▼▼▼

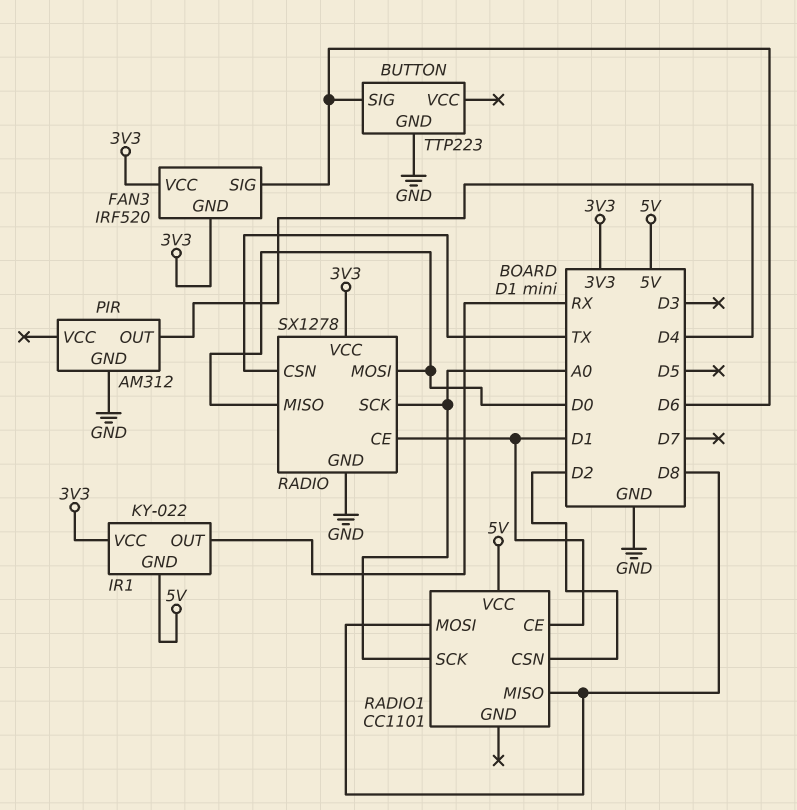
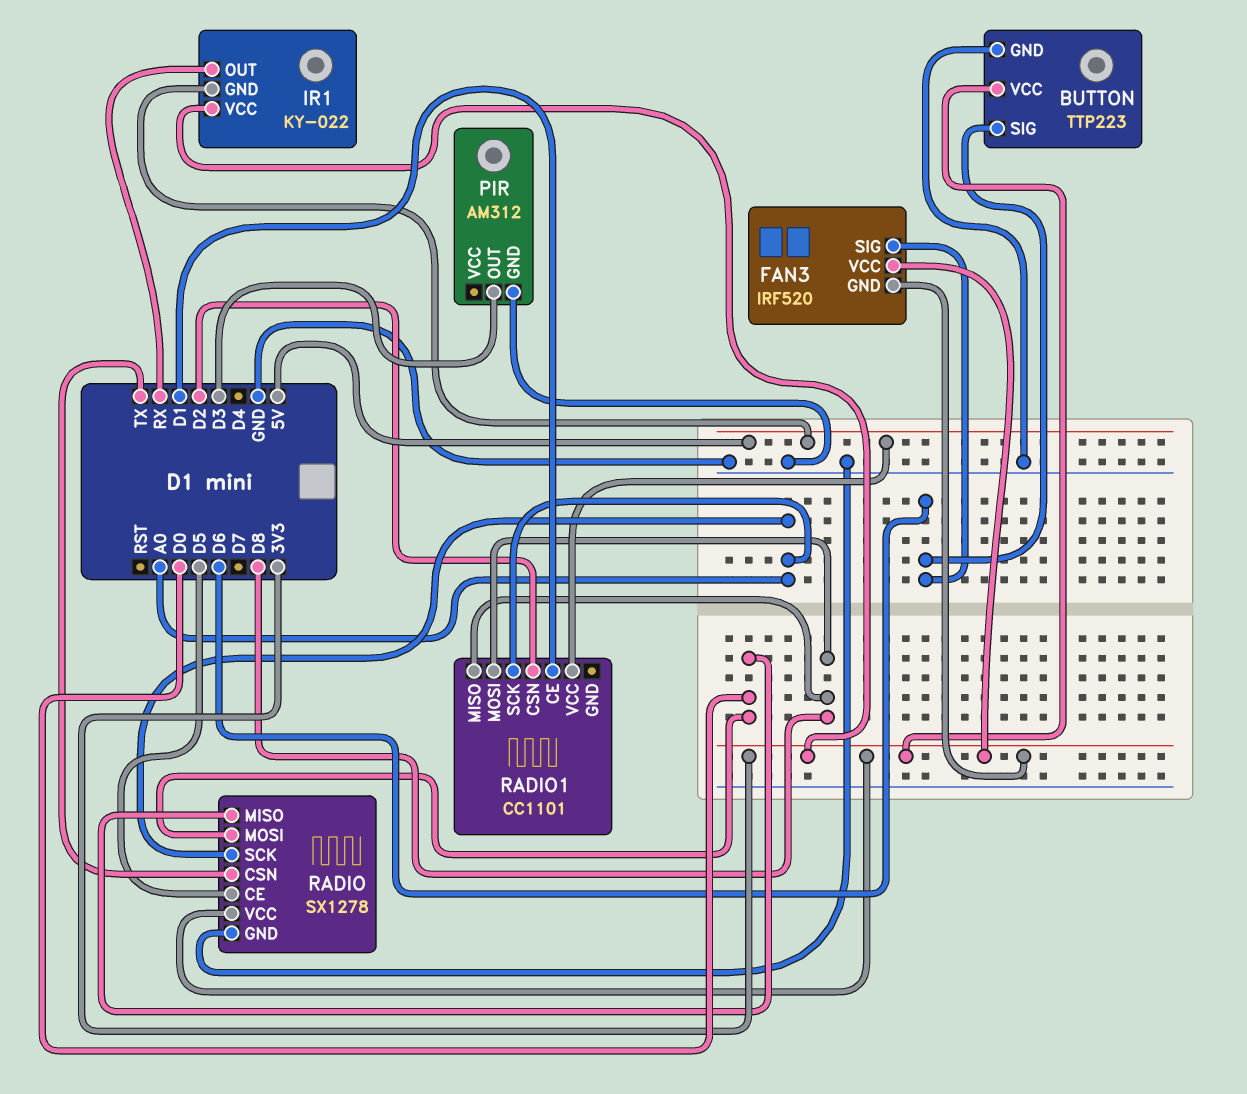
BUTTON pin VCC: none -> 3V3
PIR pin OUT: D4 -> D3
RADIO pin CE: D1 -> D5

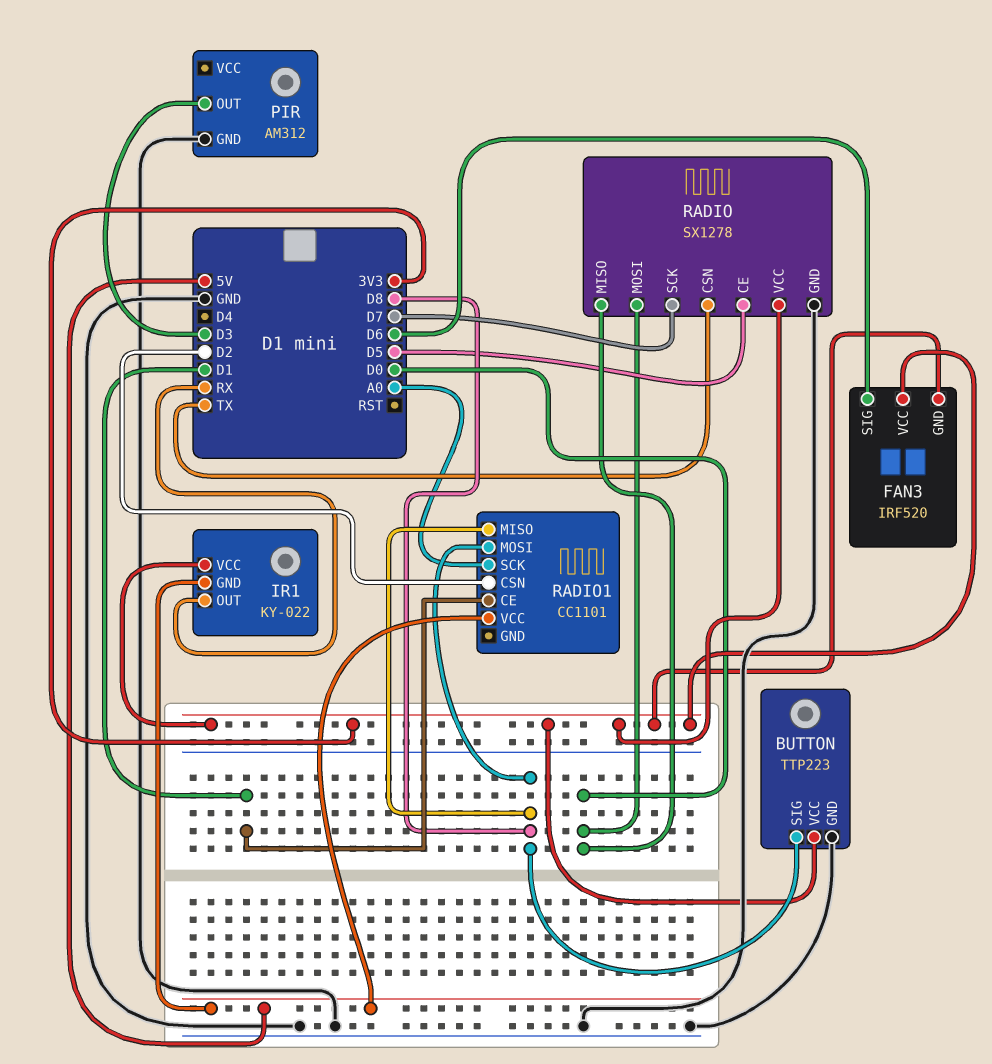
BUTTON pin SIG: D6 -> D8
RADIO pin SCK: A0 -> D7

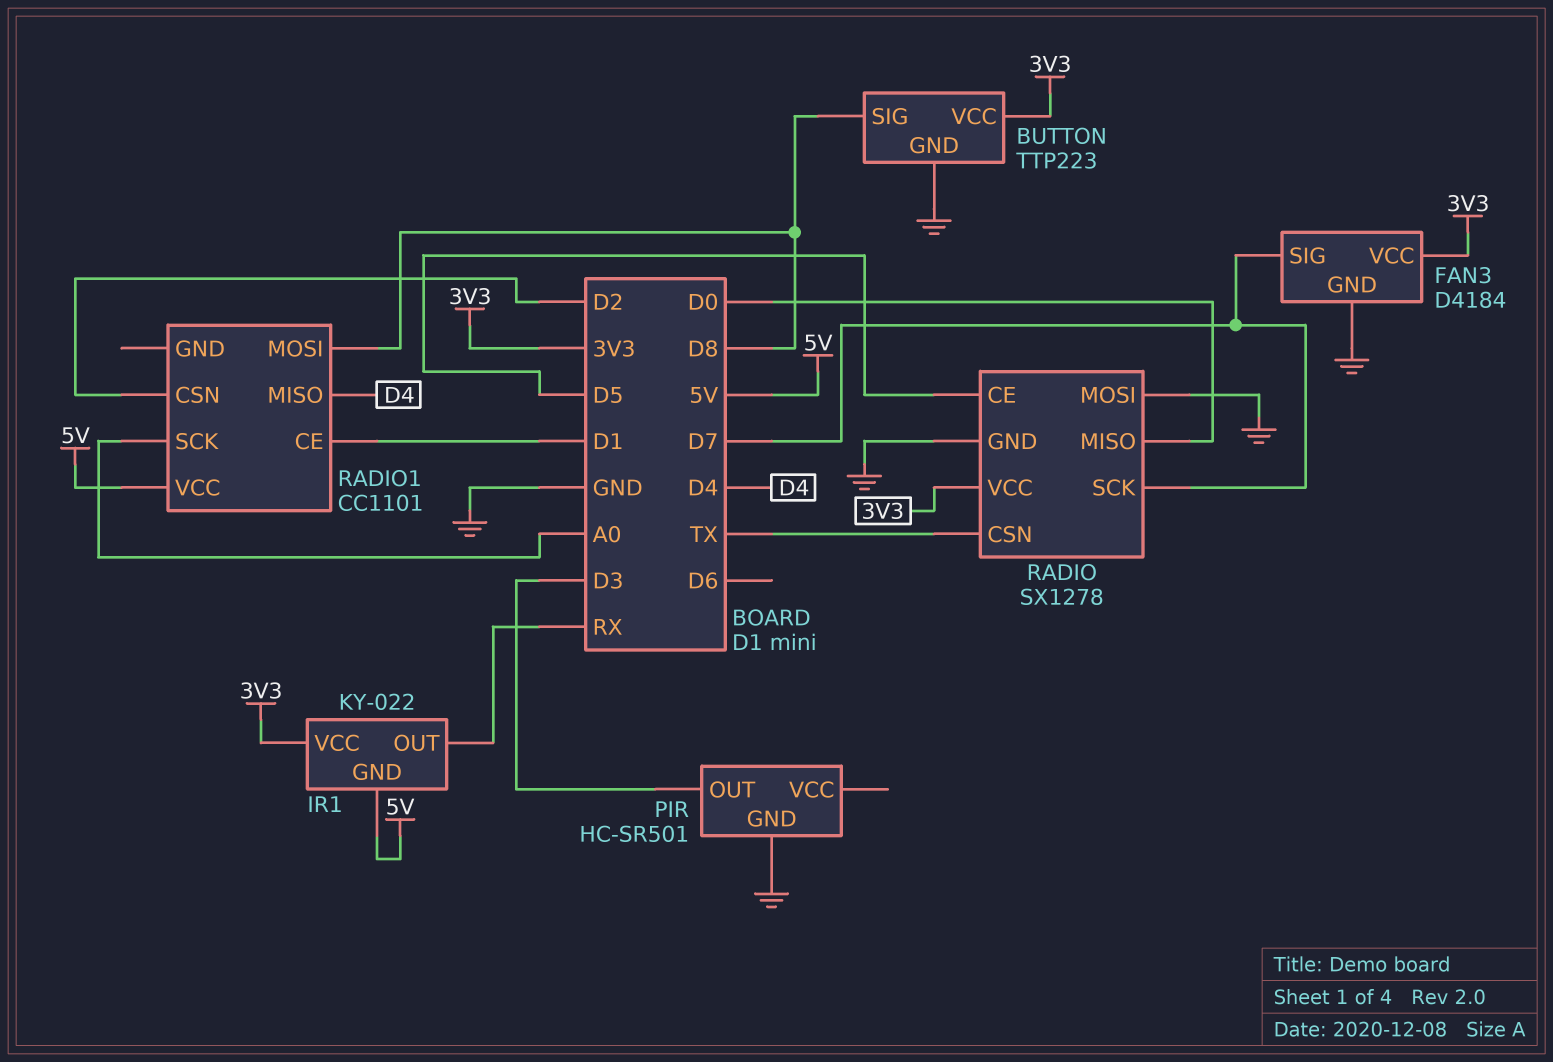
FAN3: IRF520 -> D4184
FAN3 pin GND: 3V3 -> GND
FAN3 pin SIG: D6 -> D7
PIR: AM312 -> HC-SR501
RADIO pin MOSI: D0 -> GND
RADIO1 pin MISO: D8 -> D4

▲▲▲

Give back the full listing word for word, with the pictures left out.

- **Solution to this exercise**
BUTTON pin VCC: none -> 3V3
PIR pin OUT: D4 -> D3
RADIO pin CE: D1 -> D5

BUTTON pin SIG: D6 -> D8
RADIO pin SCK: A0 -> D7

FAN3: IRF520 -> D4184
FAN3 pin GND: 3V3 -> GND
FAN3 pin SIG: D6 -> D7
PIR: AM312 -> HC-SR501
RADIO pin MOSI: D0 -> GND
RADIO1 pin MISO: D8 -> D4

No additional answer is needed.